╭─ Data for this exercise

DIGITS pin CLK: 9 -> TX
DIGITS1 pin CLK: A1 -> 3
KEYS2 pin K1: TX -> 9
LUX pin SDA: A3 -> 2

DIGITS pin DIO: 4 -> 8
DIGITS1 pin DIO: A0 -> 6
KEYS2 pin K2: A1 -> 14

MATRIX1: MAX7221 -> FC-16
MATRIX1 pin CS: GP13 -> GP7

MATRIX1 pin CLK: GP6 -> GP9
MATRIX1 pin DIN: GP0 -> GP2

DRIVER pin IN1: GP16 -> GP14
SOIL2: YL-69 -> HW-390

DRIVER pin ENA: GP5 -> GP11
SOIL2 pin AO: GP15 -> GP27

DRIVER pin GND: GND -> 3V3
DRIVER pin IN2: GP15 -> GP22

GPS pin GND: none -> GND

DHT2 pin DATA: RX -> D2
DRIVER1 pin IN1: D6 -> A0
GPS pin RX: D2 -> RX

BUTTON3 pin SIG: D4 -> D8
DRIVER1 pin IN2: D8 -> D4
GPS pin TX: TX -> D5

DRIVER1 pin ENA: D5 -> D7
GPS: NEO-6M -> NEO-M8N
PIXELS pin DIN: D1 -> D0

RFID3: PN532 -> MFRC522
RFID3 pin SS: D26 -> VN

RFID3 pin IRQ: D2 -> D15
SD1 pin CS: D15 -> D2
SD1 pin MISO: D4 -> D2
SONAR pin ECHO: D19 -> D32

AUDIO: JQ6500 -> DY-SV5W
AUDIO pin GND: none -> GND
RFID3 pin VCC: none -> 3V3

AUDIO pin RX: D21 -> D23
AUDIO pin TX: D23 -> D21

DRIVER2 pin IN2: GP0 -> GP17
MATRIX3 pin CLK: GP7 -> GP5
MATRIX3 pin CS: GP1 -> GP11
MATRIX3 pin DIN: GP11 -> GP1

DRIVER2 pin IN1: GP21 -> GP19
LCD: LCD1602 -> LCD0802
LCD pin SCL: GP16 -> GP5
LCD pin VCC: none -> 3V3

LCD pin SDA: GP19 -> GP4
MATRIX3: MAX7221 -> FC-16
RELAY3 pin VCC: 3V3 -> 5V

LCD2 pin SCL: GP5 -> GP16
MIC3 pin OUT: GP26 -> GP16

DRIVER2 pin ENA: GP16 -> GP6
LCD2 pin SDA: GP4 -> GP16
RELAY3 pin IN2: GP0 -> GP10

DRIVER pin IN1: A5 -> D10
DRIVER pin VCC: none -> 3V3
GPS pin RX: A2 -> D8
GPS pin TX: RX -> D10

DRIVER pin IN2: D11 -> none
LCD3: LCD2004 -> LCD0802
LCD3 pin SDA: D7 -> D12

╰─

* [Exercise directions] Your reply should be nothing but the lines from the one containing "GPS pin RX: A2 -> D8" through the last line above, copied exactly; please include both ends.

* [Answer box]
GPS pin RX: A2 -> D8
GPS pin TX: RX -> D10

DRIVER pin IN2: D11 -> none
LCD3: LCD2004 -> LCD0802
LCD3 pin SDA: D7 -> D12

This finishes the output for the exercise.